Retype every line of the records below word for word, leaving out the pictures.

··· ENTRIES SUPPLIED ···

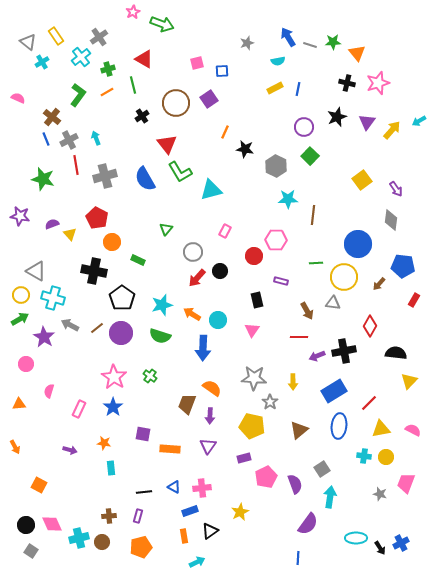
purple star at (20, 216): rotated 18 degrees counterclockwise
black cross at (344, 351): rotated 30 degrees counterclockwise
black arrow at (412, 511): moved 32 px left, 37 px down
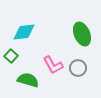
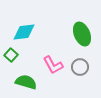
green square: moved 1 px up
gray circle: moved 2 px right, 1 px up
green semicircle: moved 2 px left, 2 px down
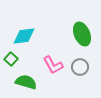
cyan diamond: moved 4 px down
green square: moved 4 px down
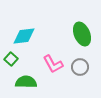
pink L-shape: moved 1 px up
green semicircle: rotated 15 degrees counterclockwise
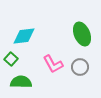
green semicircle: moved 5 px left
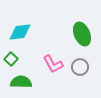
cyan diamond: moved 4 px left, 4 px up
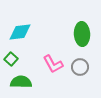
green ellipse: rotated 20 degrees clockwise
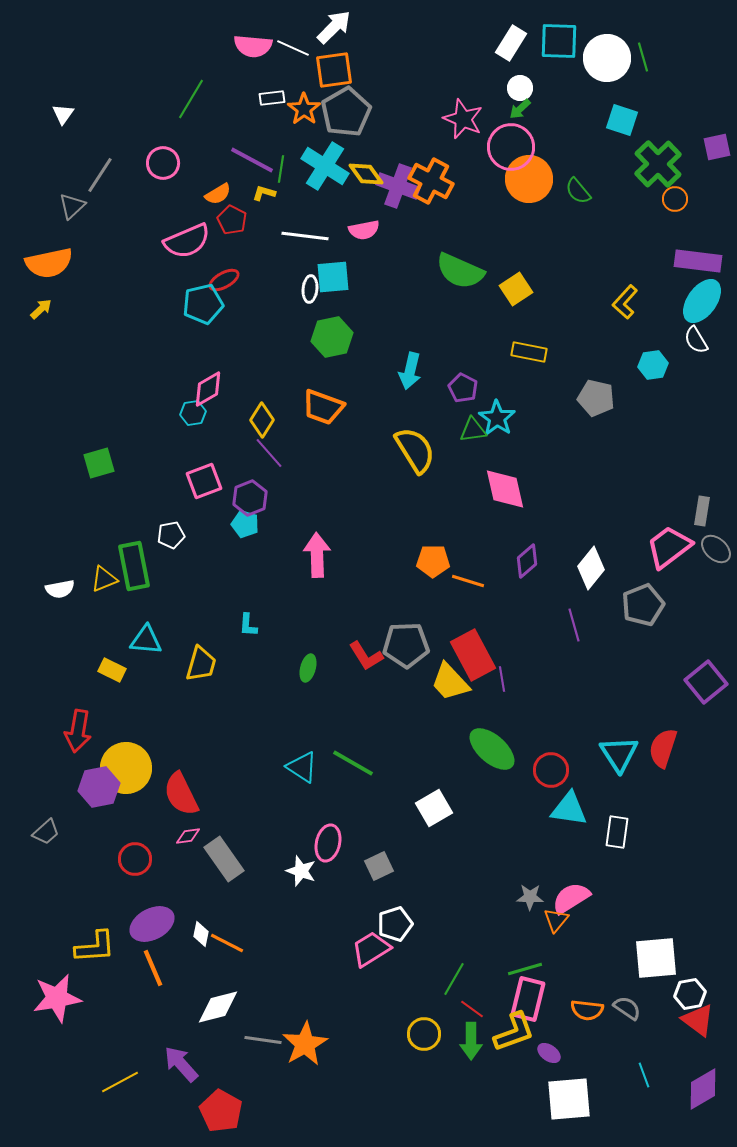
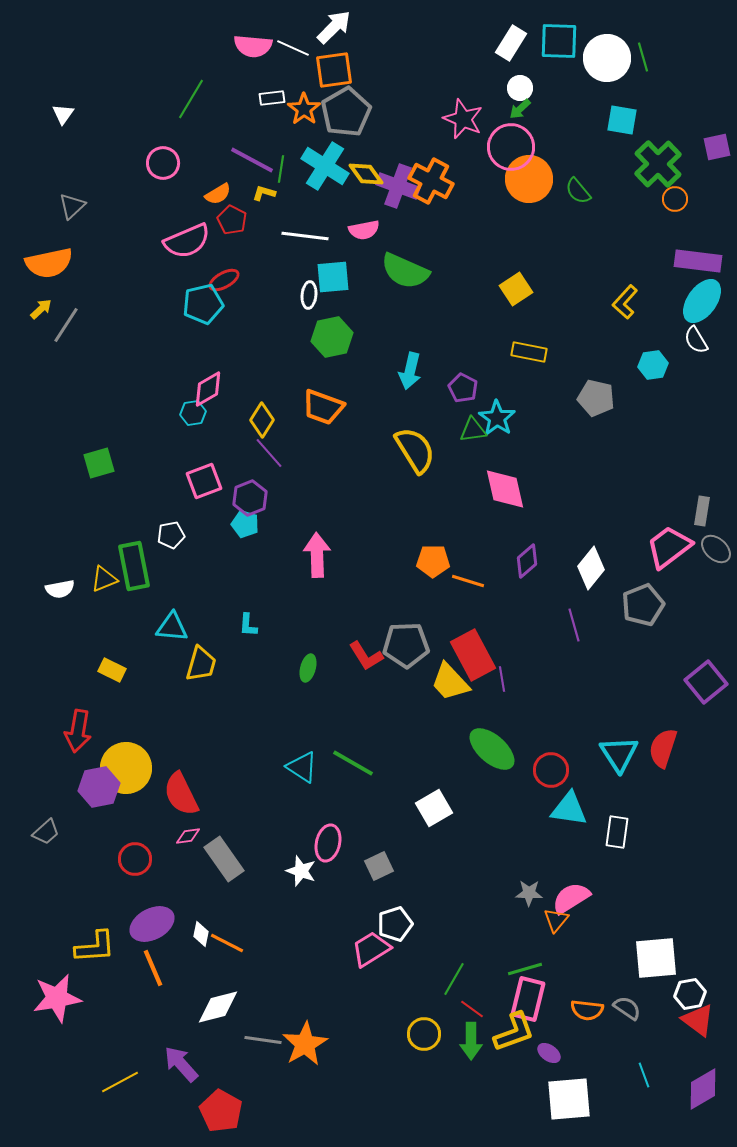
cyan square at (622, 120): rotated 8 degrees counterclockwise
gray line at (100, 175): moved 34 px left, 150 px down
green semicircle at (460, 271): moved 55 px left
white ellipse at (310, 289): moved 1 px left, 6 px down
cyan triangle at (146, 640): moved 26 px right, 13 px up
gray star at (530, 897): moved 1 px left, 4 px up
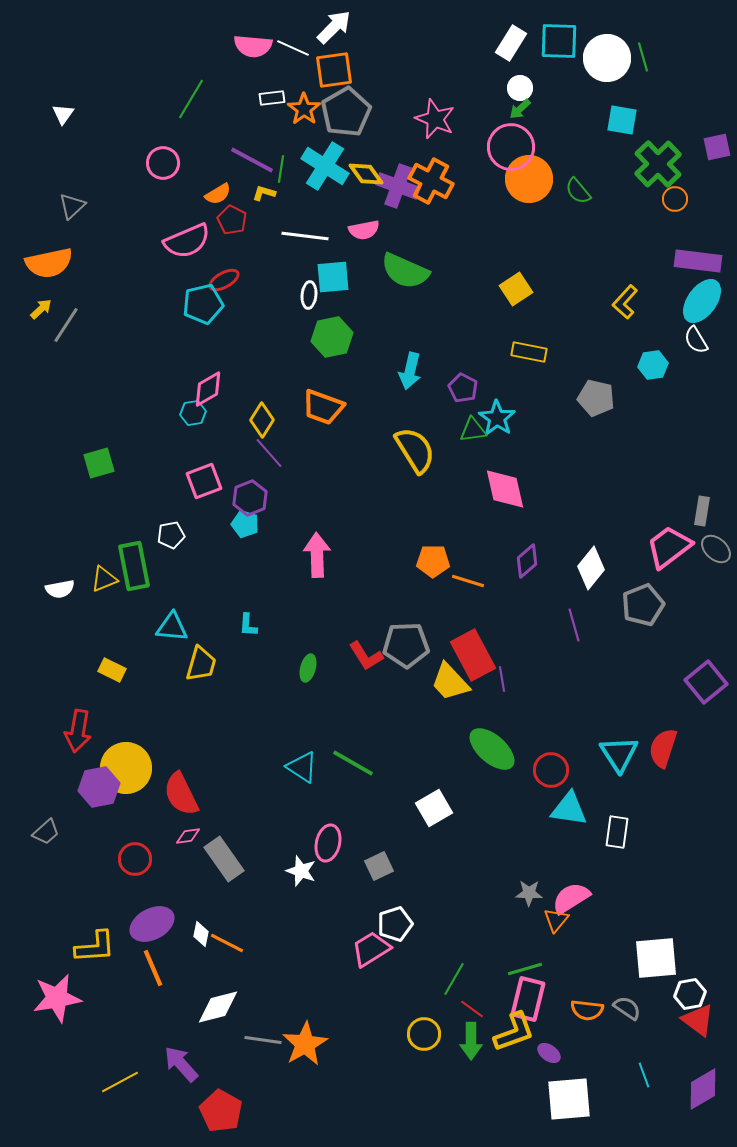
pink star at (463, 119): moved 28 px left
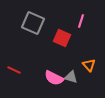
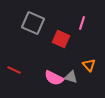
pink line: moved 1 px right, 2 px down
red square: moved 1 px left, 1 px down
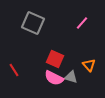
pink line: rotated 24 degrees clockwise
red square: moved 6 px left, 20 px down
red line: rotated 32 degrees clockwise
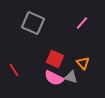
orange triangle: moved 6 px left, 2 px up
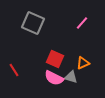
orange triangle: rotated 48 degrees clockwise
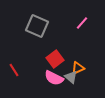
gray square: moved 4 px right, 3 px down
red square: rotated 30 degrees clockwise
orange triangle: moved 5 px left, 5 px down
gray triangle: rotated 24 degrees clockwise
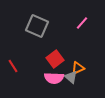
red line: moved 1 px left, 4 px up
pink semicircle: rotated 24 degrees counterclockwise
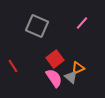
pink semicircle: rotated 126 degrees counterclockwise
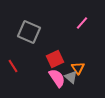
gray square: moved 8 px left, 6 px down
red square: rotated 12 degrees clockwise
orange triangle: rotated 40 degrees counterclockwise
pink semicircle: moved 3 px right
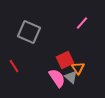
red square: moved 10 px right, 1 px down
red line: moved 1 px right
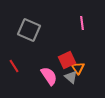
pink line: rotated 48 degrees counterclockwise
gray square: moved 2 px up
red square: moved 2 px right
pink semicircle: moved 8 px left, 2 px up
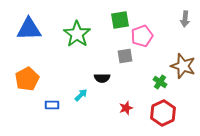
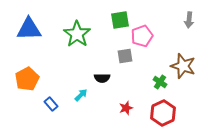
gray arrow: moved 4 px right, 1 px down
blue rectangle: moved 1 px left, 1 px up; rotated 48 degrees clockwise
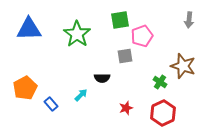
orange pentagon: moved 2 px left, 9 px down
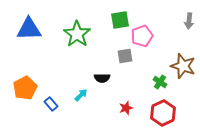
gray arrow: moved 1 px down
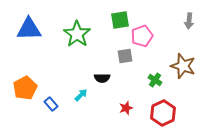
green cross: moved 5 px left, 2 px up
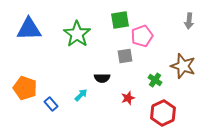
orange pentagon: rotated 25 degrees counterclockwise
red star: moved 2 px right, 10 px up
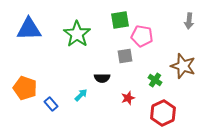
pink pentagon: rotated 30 degrees clockwise
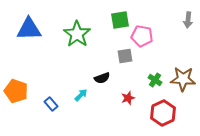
gray arrow: moved 1 px left, 1 px up
brown star: moved 13 px down; rotated 15 degrees counterclockwise
black semicircle: rotated 21 degrees counterclockwise
orange pentagon: moved 9 px left, 3 px down
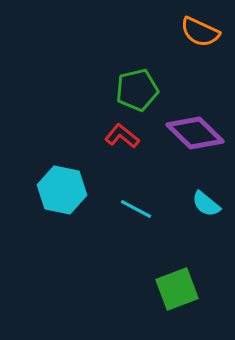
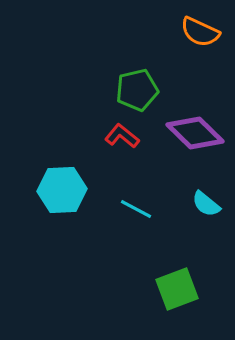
cyan hexagon: rotated 15 degrees counterclockwise
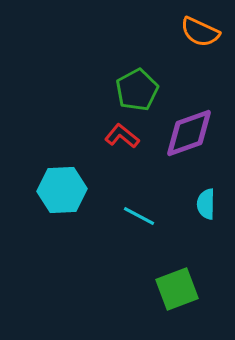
green pentagon: rotated 15 degrees counterclockwise
purple diamond: moved 6 px left; rotated 64 degrees counterclockwise
cyan semicircle: rotated 52 degrees clockwise
cyan line: moved 3 px right, 7 px down
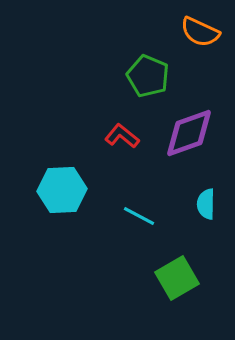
green pentagon: moved 11 px right, 14 px up; rotated 21 degrees counterclockwise
green square: moved 11 px up; rotated 9 degrees counterclockwise
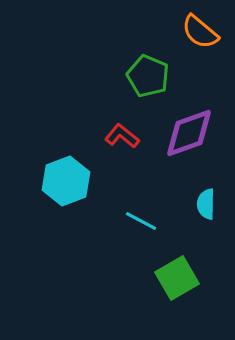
orange semicircle: rotated 15 degrees clockwise
cyan hexagon: moved 4 px right, 9 px up; rotated 18 degrees counterclockwise
cyan line: moved 2 px right, 5 px down
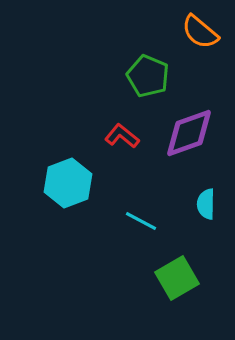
cyan hexagon: moved 2 px right, 2 px down
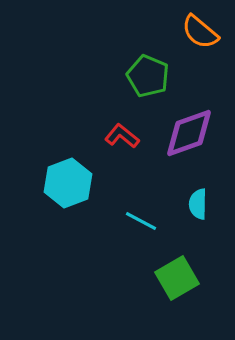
cyan semicircle: moved 8 px left
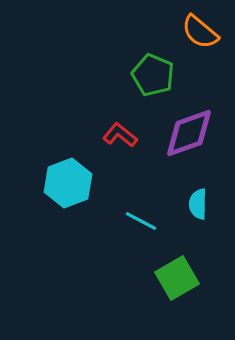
green pentagon: moved 5 px right, 1 px up
red L-shape: moved 2 px left, 1 px up
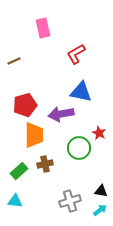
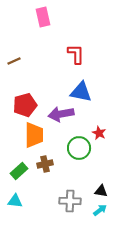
pink rectangle: moved 11 px up
red L-shape: rotated 120 degrees clockwise
gray cross: rotated 20 degrees clockwise
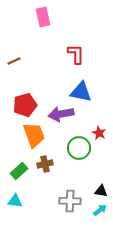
orange trapezoid: rotated 20 degrees counterclockwise
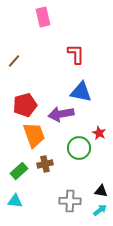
brown line: rotated 24 degrees counterclockwise
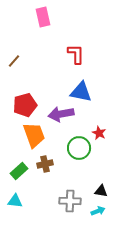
cyan arrow: moved 2 px left, 1 px down; rotated 16 degrees clockwise
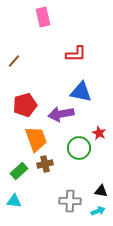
red L-shape: rotated 90 degrees clockwise
orange trapezoid: moved 2 px right, 4 px down
cyan triangle: moved 1 px left
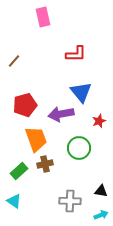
blue triangle: rotated 40 degrees clockwise
red star: moved 12 px up; rotated 24 degrees clockwise
cyan triangle: rotated 28 degrees clockwise
cyan arrow: moved 3 px right, 4 px down
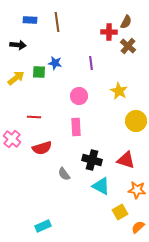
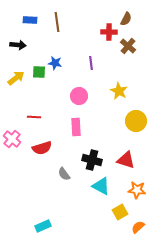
brown semicircle: moved 3 px up
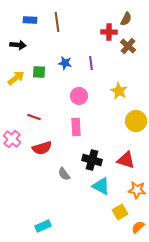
blue star: moved 10 px right
red line: rotated 16 degrees clockwise
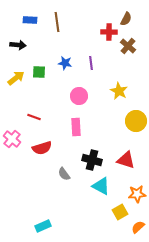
orange star: moved 4 px down; rotated 12 degrees counterclockwise
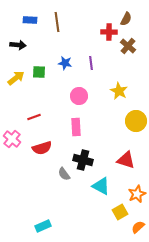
red line: rotated 40 degrees counterclockwise
black cross: moved 9 px left
orange star: rotated 18 degrees counterclockwise
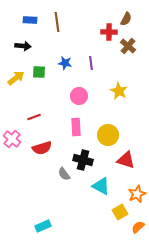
black arrow: moved 5 px right, 1 px down
yellow circle: moved 28 px left, 14 px down
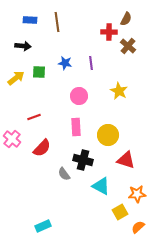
red semicircle: rotated 30 degrees counterclockwise
orange star: rotated 18 degrees clockwise
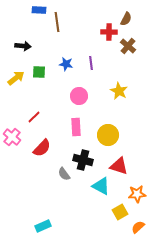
blue rectangle: moved 9 px right, 10 px up
blue star: moved 1 px right, 1 px down
red line: rotated 24 degrees counterclockwise
pink cross: moved 2 px up
red triangle: moved 7 px left, 6 px down
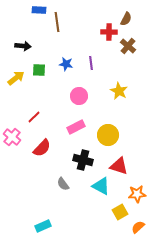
green square: moved 2 px up
pink rectangle: rotated 66 degrees clockwise
gray semicircle: moved 1 px left, 10 px down
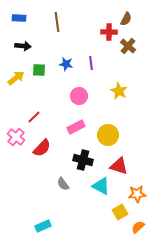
blue rectangle: moved 20 px left, 8 px down
pink cross: moved 4 px right
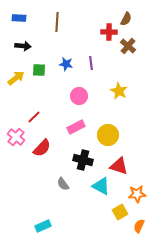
brown line: rotated 12 degrees clockwise
orange semicircle: moved 1 px right, 1 px up; rotated 24 degrees counterclockwise
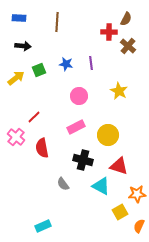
green square: rotated 24 degrees counterclockwise
red semicircle: rotated 126 degrees clockwise
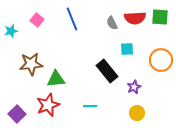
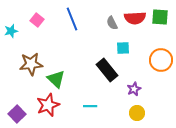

···

- [SOLUTION TO THIS PROBLEM]:
purple star at (20, 216): rotated 18 degrees counterclockwise
black cross at (344, 351): rotated 30 degrees counterclockwise
black arrow at (412, 511): moved 32 px left, 37 px down
green square: moved 1 px up
gray circle: moved 2 px right, 1 px up
green semicircle: moved 2 px left, 2 px down
cyan diamond: moved 4 px down
green square: moved 4 px down
pink L-shape: moved 1 px up
green semicircle: rotated 15 degrees counterclockwise
green semicircle: moved 5 px left
cyan diamond: moved 4 px left, 4 px up
green ellipse: rotated 20 degrees clockwise
cyan square at (622, 120): rotated 8 degrees counterclockwise
gray line at (100, 175): moved 34 px left, 150 px down
green semicircle at (460, 271): moved 55 px left
white ellipse at (310, 289): moved 1 px left, 6 px down
cyan triangle at (146, 640): moved 26 px right, 13 px up
gray star at (530, 897): moved 1 px left, 4 px up
pink star at (463, 119): moved 28 px left
pink line: moved 1 px right, 2 px down
red square: moved 1 px left, 1 px down
pink line: rotated 24 degrees clockwise
red square: moved 6 px left, 20 px down
red line: rotated 32 degrees clockwise
orange triangle: moved 6 px left, 2 px up
orange triangle: rotated 48 degrees clockwise
gray square: moved 4 px right, 3 px down
red square: rotated 30 degrees clockwise
orange triangle: moved 5 px left, 5 px down
gray triangle: rotated 24 degrees clockwise
red line: moved 1 px left, 4 px up
pink semicircle: rotated 24 degrees counterclockwise
pink semicircle: rotated 126 degrees counterclockwise
gray square: moved 8 px left, 6 px down
red square: rotated 12 degrees clockwise
orange triangle: rotated 40 degrees counterclockwise
pink semicircle: moved 3 px right
red square: moved 10 px right, 1 px down
red line: moved 1 px right
pink line: rotated 48 degrees counterclockwise
gray square: moved 2 px up
red square: moved 2 px right
pink semicircle: moved 8 px left, 2 px up
gray arrow: moved 4 px right, 1 px down
blue rectangle: moved 1 px left, 1 px up; rotated 48 degrees clockwise
orange pentagon: moved 2 px left, 9 px down
gray arrow: moved 1 px down
green cross: moved 5 px left, 2 px up
orange pentagon: rotated 25 degrees counterclockwise
red star: moved 2 px right, 10 px up
pink pentagon: rotated 30 degrees clockwise
gray arrow: moved 1 px left, 1 px up
brown star: moved 13 px down; rotated 15 degrees counterclockwise
black semicircle: rotated 21 degrees counterclockwise
orange pentagon: moved 9 px left, 3 px down
cyan hexagon: rotated 15 degrees counterclockwise
green pentagon: rotated 15 degrees counterclockwise
purple diamond: moved 6 px left; rotated 64 degrees counterclockwise
cyan semicircle: rotated 52 degrees clockwise
cyan line: moved 3 px right, 7 px down
green pentagon: moved 11 px right, 14 px up; rotated 21 degrees counterclockwise
green square: moved 11 px up; rotated 9 degrees counterclockwise
orange semicircle: rotated 15 degrees clockwise
cyan hexagon: moved 4 px right, 9 px up; rotated 18 degrees counterclockwise
cyan line: moved 2 px right, 5 px down
cyan hexagon: moved 2 px right, 2 px down
cyan semicircle: moved 8 px left
green pentagon: moved 5 px right, 1 px up
red L-shape: moved 2 px left, 1 px up
pink rectangle: moved 11 px up
red L-shape: rotated 120 degrees clockwise
gray cross: rotated 20 degrees clockwise
orange trapezoid: rotated 20 degrees counterclockwise
brown line: rotated 24 degrees counterclockwise
cyan arrow: moved 2 px left, 1 px down; rotated 16 degrees clockwise
red L-shape: rotated 90 degrees clockwise
orange trapezoid: moved 2 px right, 4 px down
cyan triangle: moved 1 px left
blue triangle: rotated 40 degrees clockwise
red star: moved 12 px up; rotated 24 degrees clockwise
cyan triangle: rotated 28 degrees clockwise
cyan arrow: moved 3 px right, 4 px down
brown semicircle: moved 3 px up
blue star: moved 10 px right
red line: rotated 16 degrees clockwise
orange star: moved 4 px down; rotated 12 degrees counterclockwise
red line: rotated 40 degrees counterclockwise
black cross: moved 9 px left
orange star: rotated 18 degrees counterclockwise
black arrow: moved 5 px right, 1 px down
yellow circle: moved 28 px left, 14 px down
red semicircle: rotated 30 degrees counterclockwise
orange star: rotated 18 degrees clockwise
blue rectangle: moved 9 px right, 10 px up
blue star: moved 1 px right, 1 px down
red line: rotated 24 degrees counterclockwise
pink cross: moved 2 px up
red triangle: moved 7 px left, 6 px down
green square: moved 2 px up
pink rectangle: rotated 66 degrees clockwise
gray semicircle: moved 1 px left, 10 px down
blue rectangle: moved 20 px left, 8 px down
pink cross: moved 4 px right
brown line: rotated 12 degrees clockwise
orange semicircle: moved 1 px right, 1 px up; rotated 24 degrees counterclockwise
green square: rotated 24 degrees counterclockwise
red semicircle: rotated 126 degrees clockwise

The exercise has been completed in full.